'''

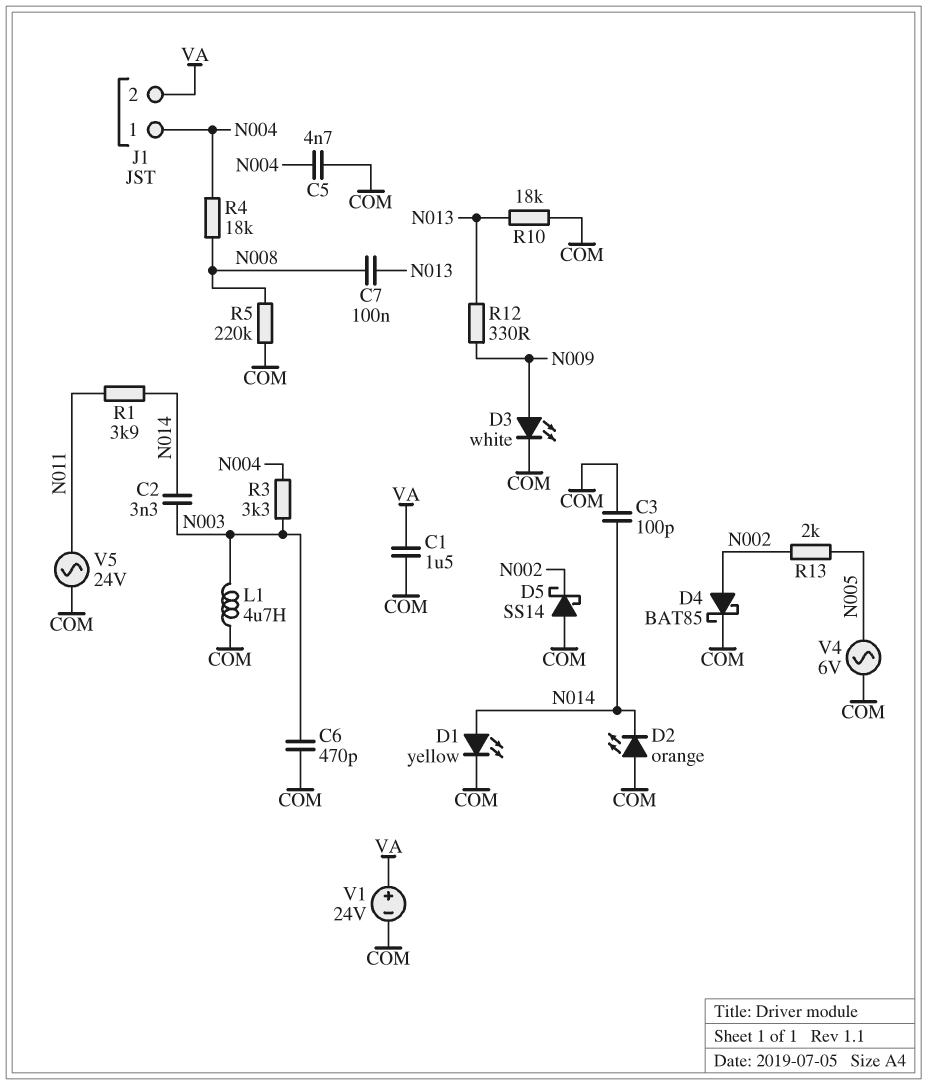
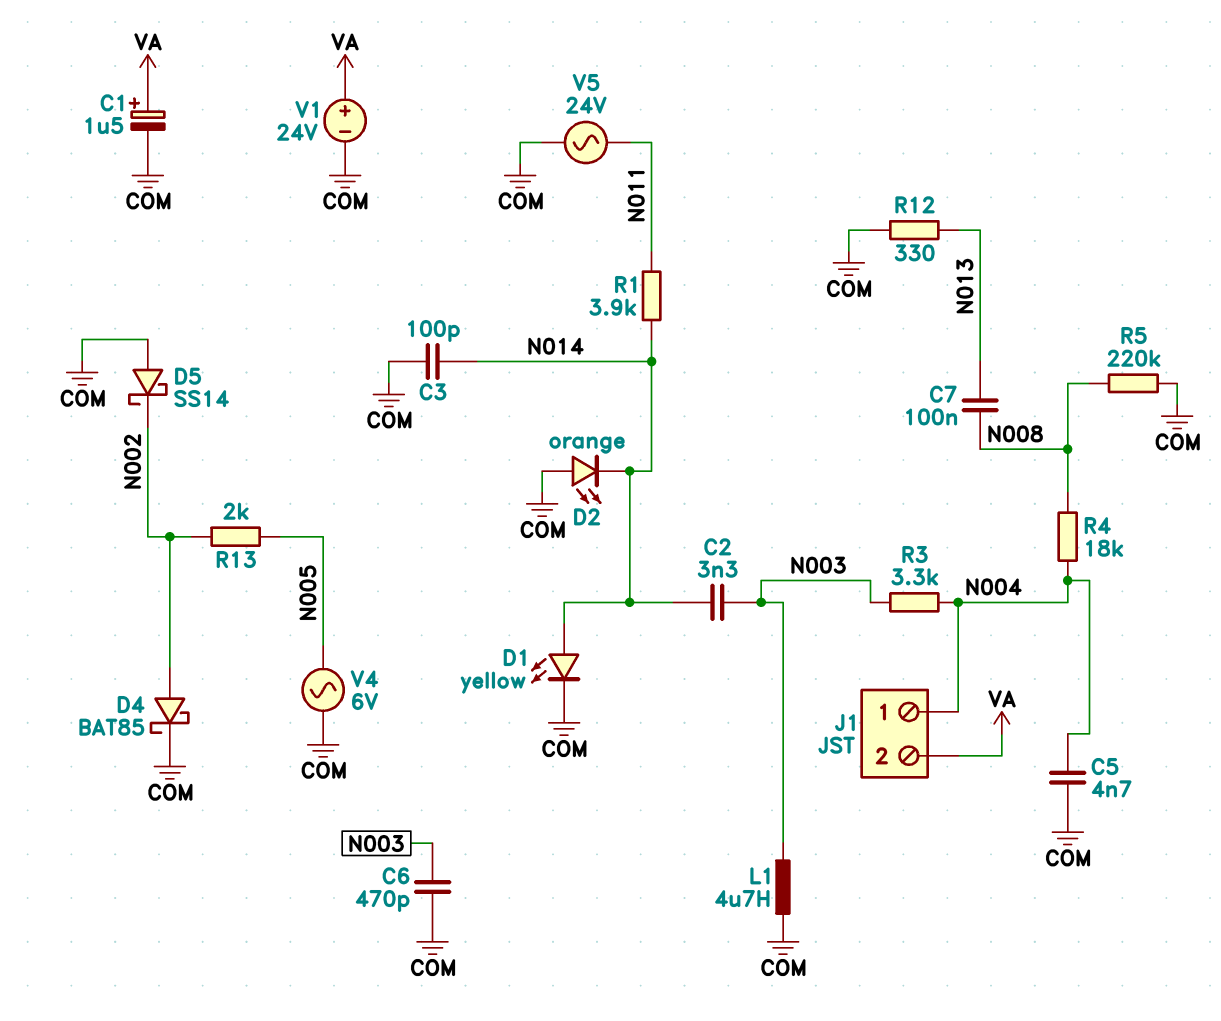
C1: 1.5uF (COM, VA) -> 1.5uF (plus VA, minus COM)
D3: LED white (A N009, K COM) -> none
R10: 18k (COM, N013) -> none
R12: 330 (N009, N013) -> 330 (COM, N013)

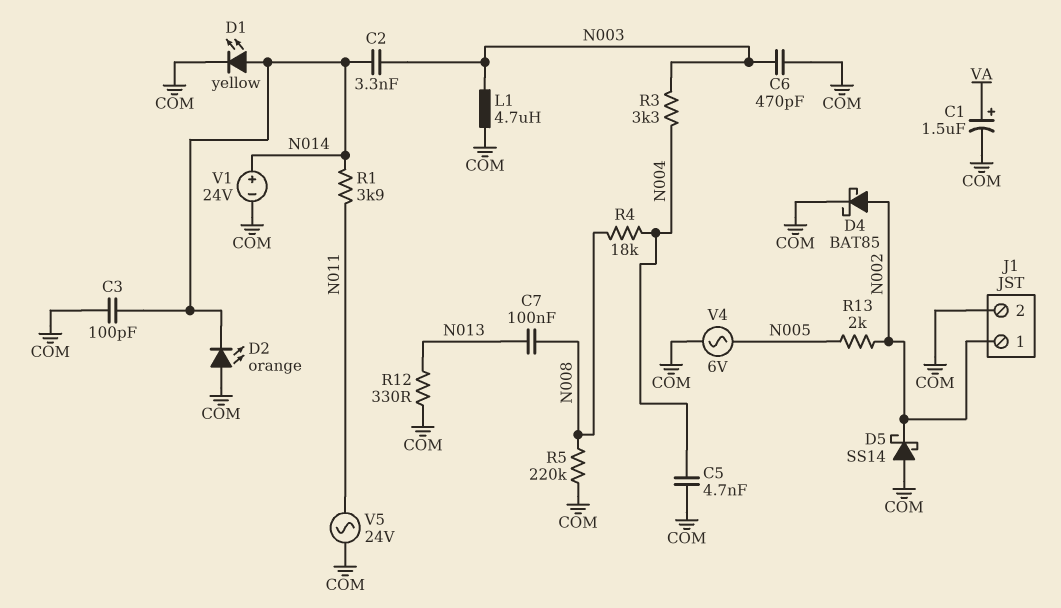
J1 pin 1: N004 -> N002
J1 pin 2: VA -> COM
V1: 24V (plus VA, minus COM) -> 24V (plus N014, minus COM)

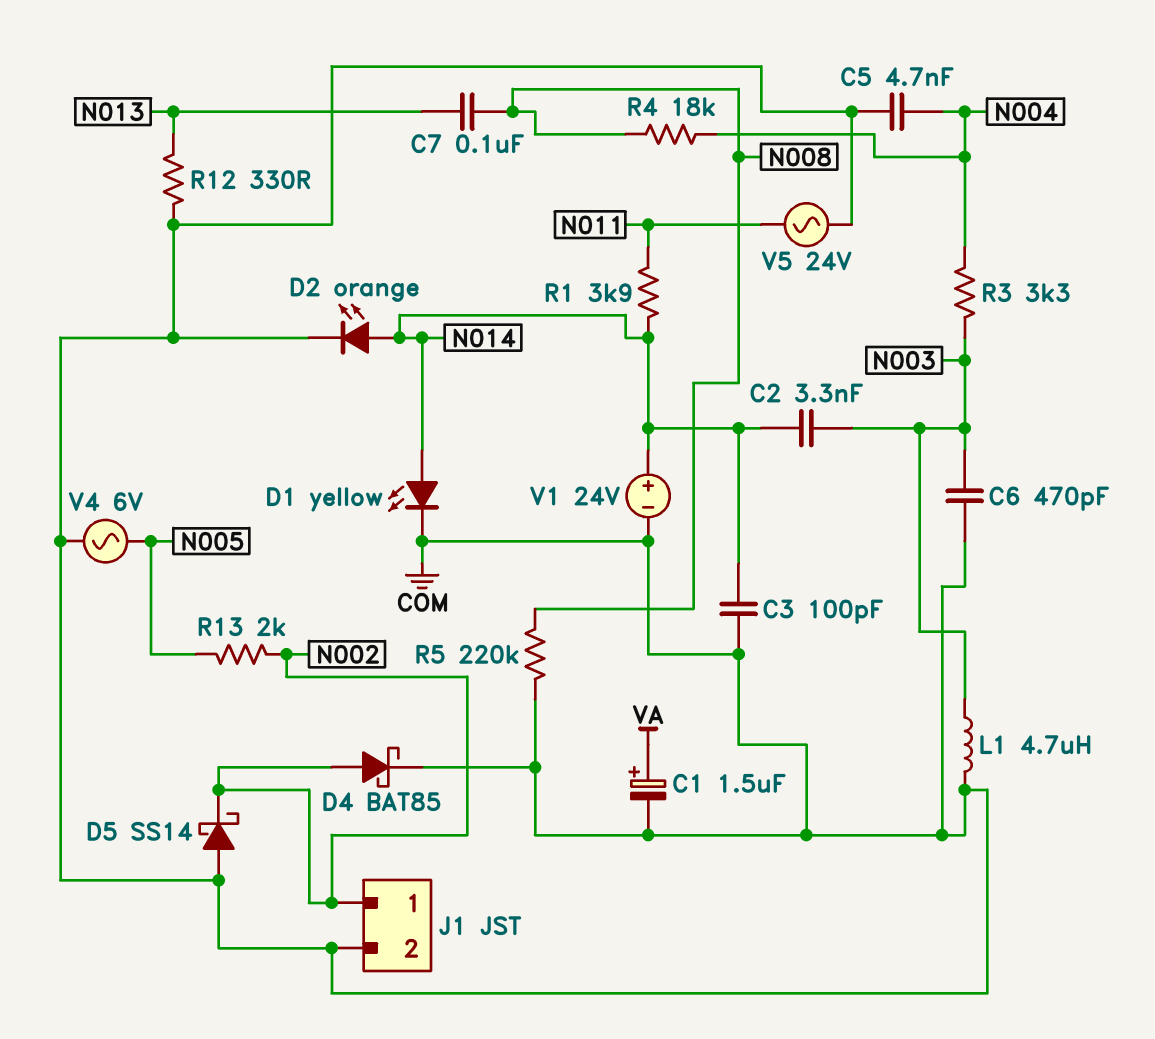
D2: LED orange (A COM, K N014) -> LED orange (A N014, K COM)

'''

▸ **Your assignment**:
Where the string "none" occurs in a line of the listing, copy the line.

▸ **Answer below**:
D3: LED white (A N009, K COM) -> none
R10: 18k (COM, N013) -> none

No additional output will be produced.